● Directions: Among the lines below, copy exactly those from the one with "grey pyramid: [210,529,304,614]" through the one with "grey robot: [200,299,283,416]", counting both ends.

● Data records:

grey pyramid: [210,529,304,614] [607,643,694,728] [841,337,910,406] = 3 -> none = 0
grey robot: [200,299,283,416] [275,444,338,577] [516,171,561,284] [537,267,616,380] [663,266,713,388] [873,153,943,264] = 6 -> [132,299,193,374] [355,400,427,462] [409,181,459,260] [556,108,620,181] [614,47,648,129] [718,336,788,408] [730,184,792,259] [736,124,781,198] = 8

--

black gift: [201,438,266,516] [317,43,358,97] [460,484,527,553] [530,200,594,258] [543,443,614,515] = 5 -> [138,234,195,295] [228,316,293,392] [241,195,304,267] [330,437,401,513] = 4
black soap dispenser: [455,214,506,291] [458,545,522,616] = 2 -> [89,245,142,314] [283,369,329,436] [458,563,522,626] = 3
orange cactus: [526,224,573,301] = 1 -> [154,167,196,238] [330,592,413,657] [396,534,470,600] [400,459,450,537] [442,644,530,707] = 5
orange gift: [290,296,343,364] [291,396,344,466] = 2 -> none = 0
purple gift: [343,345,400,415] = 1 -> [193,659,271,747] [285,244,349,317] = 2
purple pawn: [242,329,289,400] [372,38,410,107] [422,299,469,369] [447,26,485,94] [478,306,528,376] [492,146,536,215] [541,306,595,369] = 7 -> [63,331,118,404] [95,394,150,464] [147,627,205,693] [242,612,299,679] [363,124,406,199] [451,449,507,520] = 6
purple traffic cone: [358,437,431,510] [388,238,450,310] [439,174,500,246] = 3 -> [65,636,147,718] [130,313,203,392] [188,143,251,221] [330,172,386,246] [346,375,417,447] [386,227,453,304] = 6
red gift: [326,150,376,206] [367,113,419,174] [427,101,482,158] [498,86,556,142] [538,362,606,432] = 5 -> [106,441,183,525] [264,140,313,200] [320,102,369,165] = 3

● Expected answer:
grey pyramid: [210,529,304,614] [607,643,694,728] [841,337,910,406] = 3 -> none = 0
grey robot: [200,299,283,416] [275,444,338,577] [516,171,561,284] [537,267,616,380] [663,266,713,388] [873,153,943,264] = 6 -> [132,299,193,374] [355,400,427,462] [409,181,459,260] [556,108,620,181] [614,47,648,129] [718,336,788,408] [730,184,792,259] [736,124,781,198] = 8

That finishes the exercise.